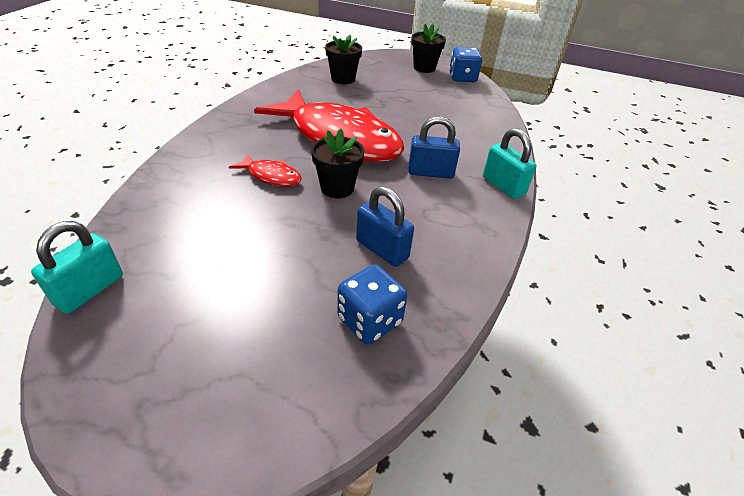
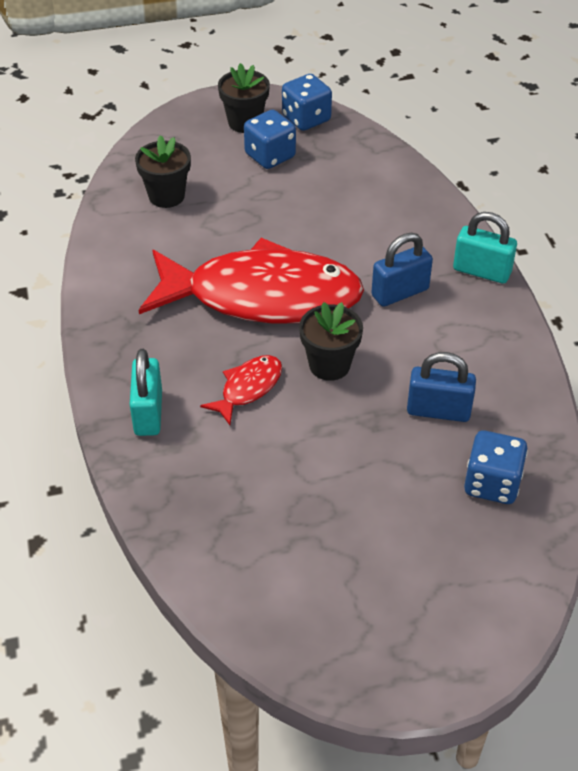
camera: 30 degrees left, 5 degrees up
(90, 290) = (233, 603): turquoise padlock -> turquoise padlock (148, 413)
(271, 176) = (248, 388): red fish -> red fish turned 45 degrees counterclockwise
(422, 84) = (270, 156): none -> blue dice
.....
* _WHAT IS EXPECTED_:
Beginning with the line that holds "(271, 176) = (248, 388): red" and ending with the last line of the listing, output every line exactly. Leave out everything else.

* _EXPECTED ANSWER_:
(271, 176) = (248, 388): red fish -> red fish turned 45 degrees counterclockwise
(422, 84) = (270, 156): none -> blue dice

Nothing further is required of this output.